__What you are asked to do__: Exact copies of the lines from the one holding "camera: 30 degrees right, 10 degrees up" through the last line of the entries below are to be printed, with pictures omitted.

++++

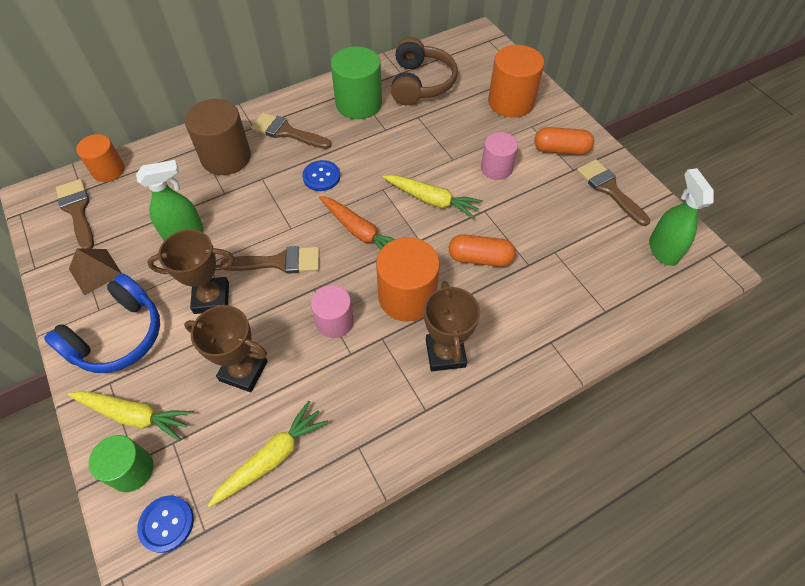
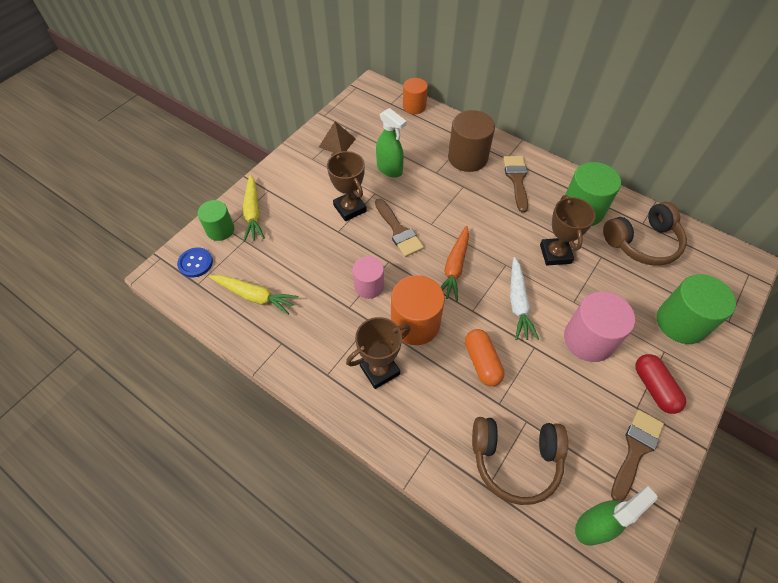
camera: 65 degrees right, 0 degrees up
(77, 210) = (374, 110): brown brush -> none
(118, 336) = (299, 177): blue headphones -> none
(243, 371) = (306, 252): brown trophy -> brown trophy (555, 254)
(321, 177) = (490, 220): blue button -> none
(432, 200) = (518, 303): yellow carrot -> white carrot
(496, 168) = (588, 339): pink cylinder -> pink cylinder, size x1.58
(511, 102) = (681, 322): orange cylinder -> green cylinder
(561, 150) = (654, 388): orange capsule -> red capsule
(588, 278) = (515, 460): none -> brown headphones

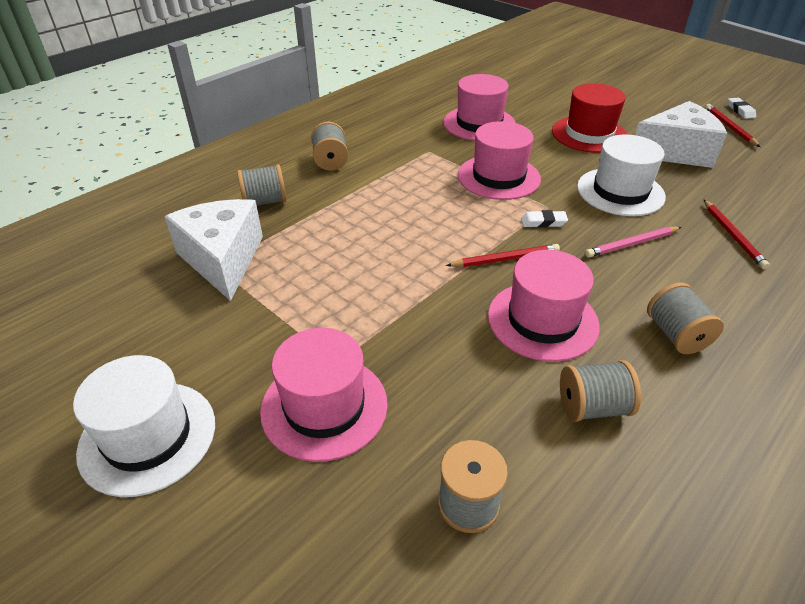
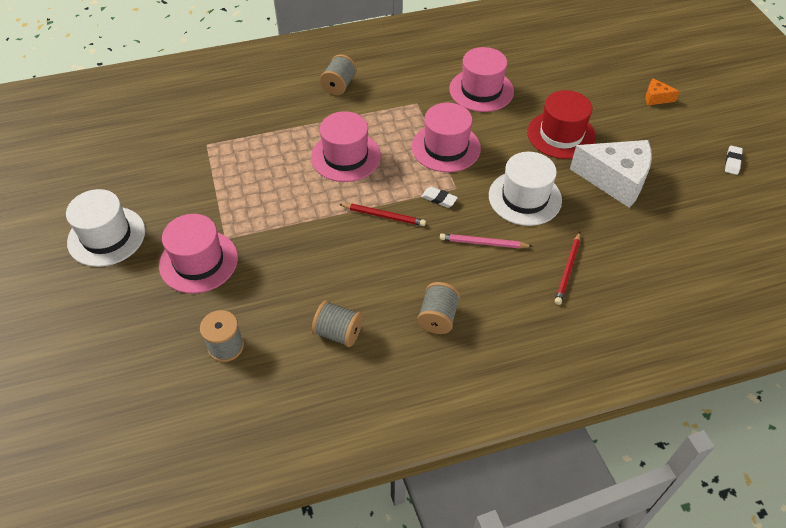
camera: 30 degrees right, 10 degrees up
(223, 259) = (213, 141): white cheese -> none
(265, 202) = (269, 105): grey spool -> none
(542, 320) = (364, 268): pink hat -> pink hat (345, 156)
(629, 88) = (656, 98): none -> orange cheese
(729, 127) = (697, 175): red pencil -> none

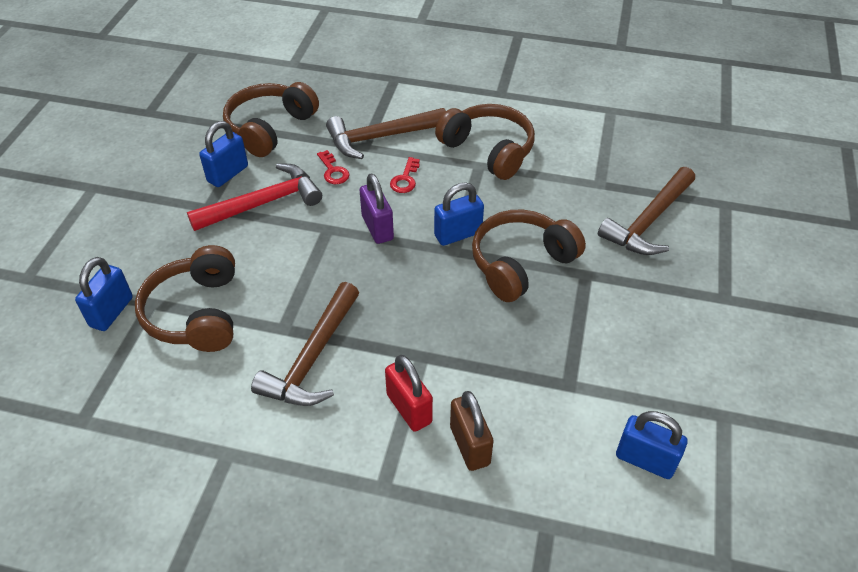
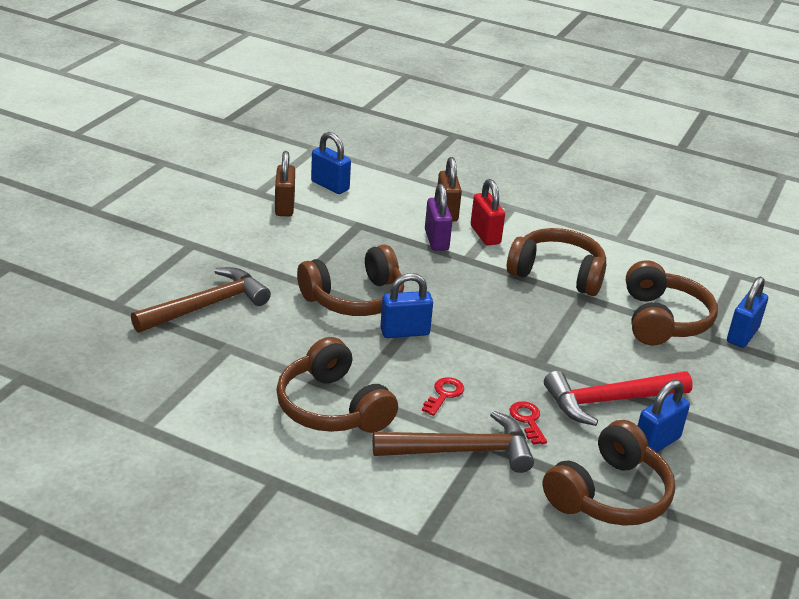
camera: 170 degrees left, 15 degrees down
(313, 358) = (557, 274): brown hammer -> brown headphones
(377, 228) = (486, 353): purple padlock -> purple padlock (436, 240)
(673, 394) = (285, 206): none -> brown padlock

++++

__Written response__:
camera: 30 degrees right, 10 degrees up
(223, 259) = (213, 141): white cheese -> none
(265, 202) = (269, 105): grey spool -> none
(542, 320) = (364, 268): pink hat -> pink hat (345, 156)
(629, 88) = (656, 98): none -> orange cheese
(729, 127) = (697, 175): red pencil -> none

camera: 170 degrees left, 15 degrees down
(313, 358) = (557, 274): brown hammer -> brown headphones
(377, 228) = (486, 353): purple padlock -> purple padlock (436, 240)
(673, 394) = (285, 206): none -> brown padlock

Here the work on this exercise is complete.